• Requirement:
Each line of data below must be printed exactly as written, with any pictures removed.

• The data:
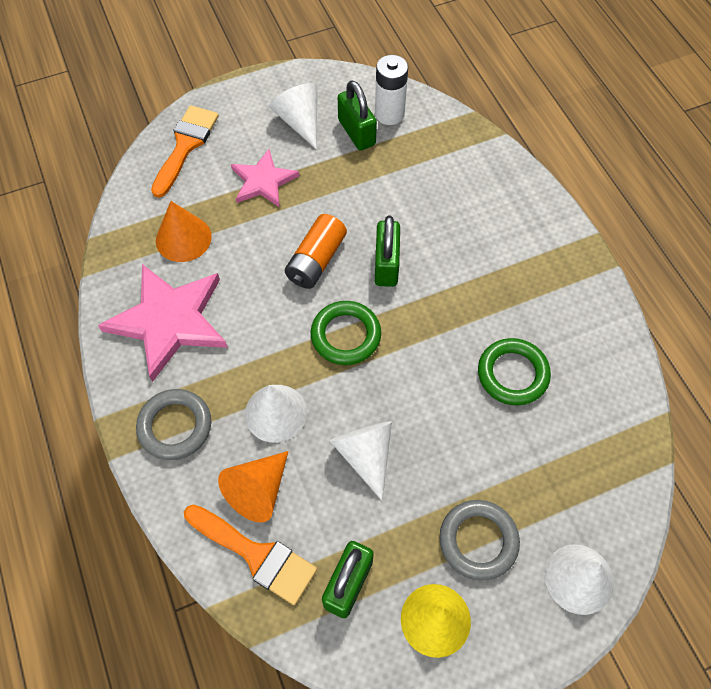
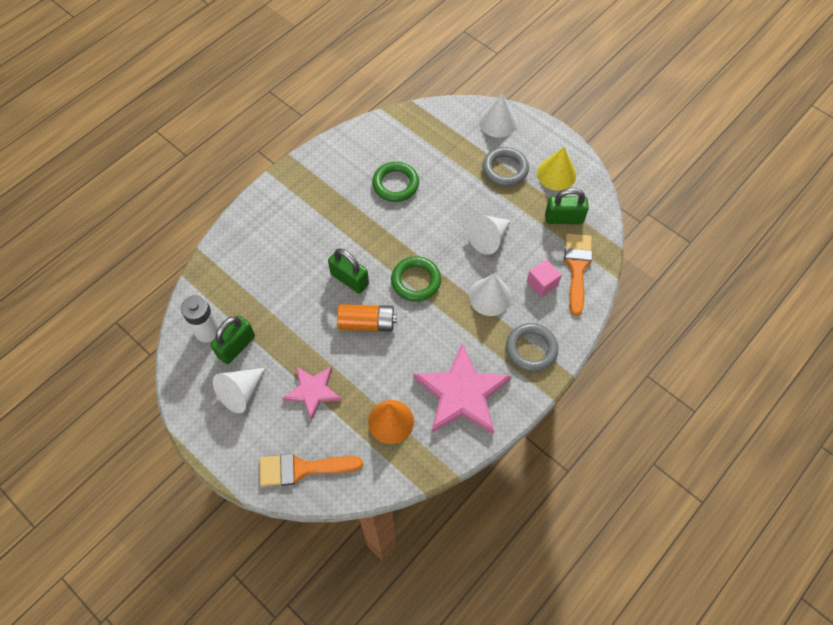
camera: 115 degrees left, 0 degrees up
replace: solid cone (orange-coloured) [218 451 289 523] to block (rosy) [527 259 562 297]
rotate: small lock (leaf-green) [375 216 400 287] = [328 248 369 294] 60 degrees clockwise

• Answer box:
camera: 115 degrees left, 0 degrees up
replace: solid cone (orange-coloured) [218 451 289 523] to block (rosy) [527 259 562 297]
rotate: small lock (leaf-green) [375 216 400 287] = [328 248 369 294] 60 degrees clockwise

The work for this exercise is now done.